=== Begin Enclosure ===

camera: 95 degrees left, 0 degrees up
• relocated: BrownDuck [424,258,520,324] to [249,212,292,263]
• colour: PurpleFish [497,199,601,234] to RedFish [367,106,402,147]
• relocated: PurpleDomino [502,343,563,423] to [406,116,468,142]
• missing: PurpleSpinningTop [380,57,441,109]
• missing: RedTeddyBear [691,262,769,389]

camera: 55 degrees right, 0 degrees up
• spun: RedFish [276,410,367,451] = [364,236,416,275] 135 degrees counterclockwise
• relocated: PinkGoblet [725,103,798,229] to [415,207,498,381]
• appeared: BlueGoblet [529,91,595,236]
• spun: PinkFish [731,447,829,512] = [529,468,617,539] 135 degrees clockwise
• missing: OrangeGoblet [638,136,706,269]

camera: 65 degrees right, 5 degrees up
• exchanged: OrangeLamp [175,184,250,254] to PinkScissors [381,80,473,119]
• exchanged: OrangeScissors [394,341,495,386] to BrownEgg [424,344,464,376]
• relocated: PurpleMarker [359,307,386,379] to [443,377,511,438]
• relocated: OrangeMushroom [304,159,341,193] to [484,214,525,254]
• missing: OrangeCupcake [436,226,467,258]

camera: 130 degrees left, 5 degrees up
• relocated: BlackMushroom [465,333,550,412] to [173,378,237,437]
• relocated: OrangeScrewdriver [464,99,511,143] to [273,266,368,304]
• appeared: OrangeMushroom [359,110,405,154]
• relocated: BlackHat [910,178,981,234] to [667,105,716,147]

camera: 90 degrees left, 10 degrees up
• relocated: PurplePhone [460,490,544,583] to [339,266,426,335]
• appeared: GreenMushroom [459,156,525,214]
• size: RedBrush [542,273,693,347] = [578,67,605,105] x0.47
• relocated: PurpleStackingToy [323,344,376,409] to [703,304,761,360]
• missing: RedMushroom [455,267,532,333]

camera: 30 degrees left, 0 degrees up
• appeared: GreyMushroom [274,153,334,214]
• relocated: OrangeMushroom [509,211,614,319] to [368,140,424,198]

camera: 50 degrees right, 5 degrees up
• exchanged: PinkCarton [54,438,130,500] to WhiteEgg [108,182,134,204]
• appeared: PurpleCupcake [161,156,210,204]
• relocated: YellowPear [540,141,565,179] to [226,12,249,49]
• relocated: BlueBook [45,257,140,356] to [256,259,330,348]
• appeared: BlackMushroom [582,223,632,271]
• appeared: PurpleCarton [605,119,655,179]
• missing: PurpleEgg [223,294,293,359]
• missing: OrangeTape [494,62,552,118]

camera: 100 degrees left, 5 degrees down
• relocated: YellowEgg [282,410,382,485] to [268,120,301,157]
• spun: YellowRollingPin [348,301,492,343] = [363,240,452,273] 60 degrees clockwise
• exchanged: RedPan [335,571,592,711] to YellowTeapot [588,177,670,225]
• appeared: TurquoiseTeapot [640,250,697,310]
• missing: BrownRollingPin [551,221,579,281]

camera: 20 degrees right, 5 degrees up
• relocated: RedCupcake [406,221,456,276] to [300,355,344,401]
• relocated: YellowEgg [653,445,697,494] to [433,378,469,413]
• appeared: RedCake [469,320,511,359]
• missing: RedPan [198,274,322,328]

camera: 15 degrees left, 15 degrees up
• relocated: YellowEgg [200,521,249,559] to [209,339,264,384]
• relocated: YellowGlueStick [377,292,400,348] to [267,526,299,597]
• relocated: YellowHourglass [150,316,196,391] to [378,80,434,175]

=== End Enclosure ===

WORK INSTRUCTION -> In the listing above, the lines from the one containing "[424,258,520,324] to [249,212,292,263]" through the one containing "missing: PurpleSpinningTop [380,57,441,109]" must be set down exactly, with no other lines.

ANSWER SPACE ->
• relocated: BrownDuck [424,258,520,324] to [249,212,292,263]
• colour: PurpleFish [497,199,601,234] to RedFish [367,106,402,147]
• relocated: PurpleDomino [502,343,563,423] to [406,116,468,142]
• missing: PurpleSpinningTop [380,57,441,109]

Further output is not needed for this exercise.